Record extracts:
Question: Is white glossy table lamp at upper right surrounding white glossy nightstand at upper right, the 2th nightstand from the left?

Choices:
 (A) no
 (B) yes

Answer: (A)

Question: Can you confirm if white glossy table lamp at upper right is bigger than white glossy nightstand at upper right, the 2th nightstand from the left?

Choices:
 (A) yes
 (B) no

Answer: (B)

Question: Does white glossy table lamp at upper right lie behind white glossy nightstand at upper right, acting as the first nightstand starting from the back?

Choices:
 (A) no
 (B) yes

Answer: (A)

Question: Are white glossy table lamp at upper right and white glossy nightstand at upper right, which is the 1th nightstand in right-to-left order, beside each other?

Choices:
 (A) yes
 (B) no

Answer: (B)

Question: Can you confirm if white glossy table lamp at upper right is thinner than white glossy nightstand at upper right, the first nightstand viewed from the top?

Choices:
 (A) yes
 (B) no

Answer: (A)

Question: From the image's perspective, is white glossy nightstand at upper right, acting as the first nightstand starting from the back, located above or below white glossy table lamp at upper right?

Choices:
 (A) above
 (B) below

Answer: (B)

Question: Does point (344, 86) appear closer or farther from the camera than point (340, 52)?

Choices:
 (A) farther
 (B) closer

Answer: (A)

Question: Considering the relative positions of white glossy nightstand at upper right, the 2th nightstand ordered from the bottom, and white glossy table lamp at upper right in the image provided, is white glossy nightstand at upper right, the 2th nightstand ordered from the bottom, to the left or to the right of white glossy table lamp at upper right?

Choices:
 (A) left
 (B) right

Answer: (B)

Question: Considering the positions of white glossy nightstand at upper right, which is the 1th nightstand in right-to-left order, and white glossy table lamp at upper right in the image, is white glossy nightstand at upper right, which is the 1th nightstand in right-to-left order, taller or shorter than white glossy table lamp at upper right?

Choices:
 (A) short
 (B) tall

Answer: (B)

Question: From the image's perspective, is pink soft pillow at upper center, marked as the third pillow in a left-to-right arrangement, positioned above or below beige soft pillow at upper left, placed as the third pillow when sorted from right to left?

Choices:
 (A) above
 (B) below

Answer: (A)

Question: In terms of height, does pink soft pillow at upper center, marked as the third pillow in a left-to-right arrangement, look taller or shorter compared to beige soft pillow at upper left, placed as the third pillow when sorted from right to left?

Goal of the exercise:
Count the lines in the items above that contain the string "positions", treating uppercase and lowercase as different. Reply with the number alone.

Written solution:
2